What is being asked ▸
Any images in the material are to be dropped while every line is retyped exactly.

Collected material ▸
┌──

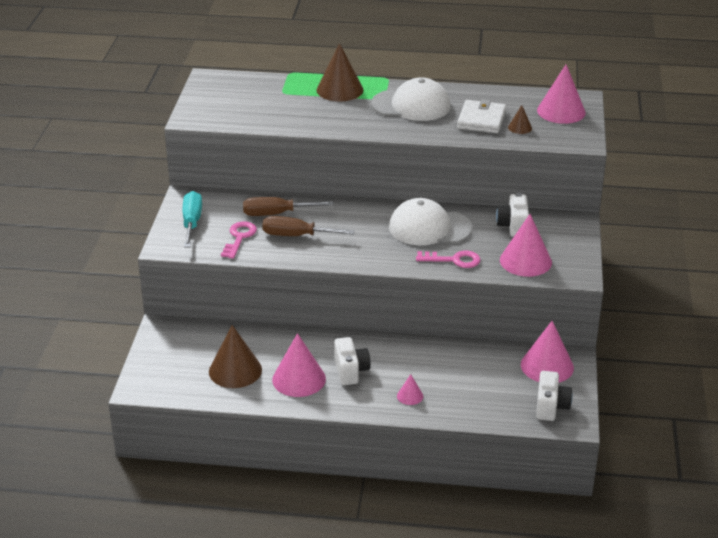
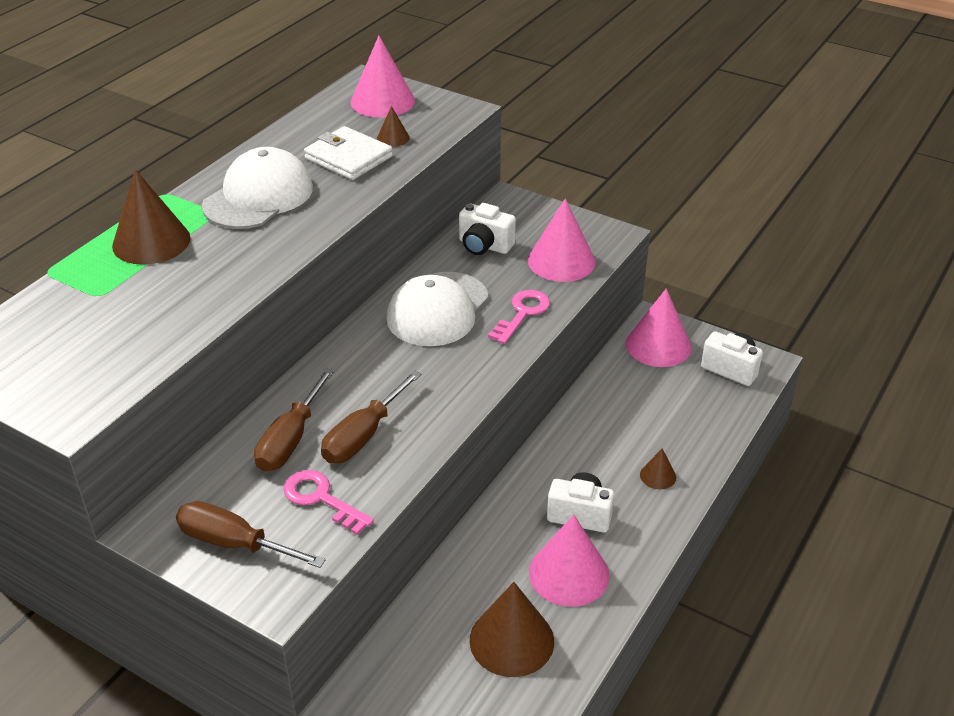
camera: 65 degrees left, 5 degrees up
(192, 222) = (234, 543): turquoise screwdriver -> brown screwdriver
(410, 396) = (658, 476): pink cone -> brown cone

└──

Answer below ▸
camera: 65 degrees left, 5 degrees up
(192, 222) = (234, 543): turquoise screwdriver -> brown screwdriver
(410, 396) = (658, 476): pink cone -> brown cone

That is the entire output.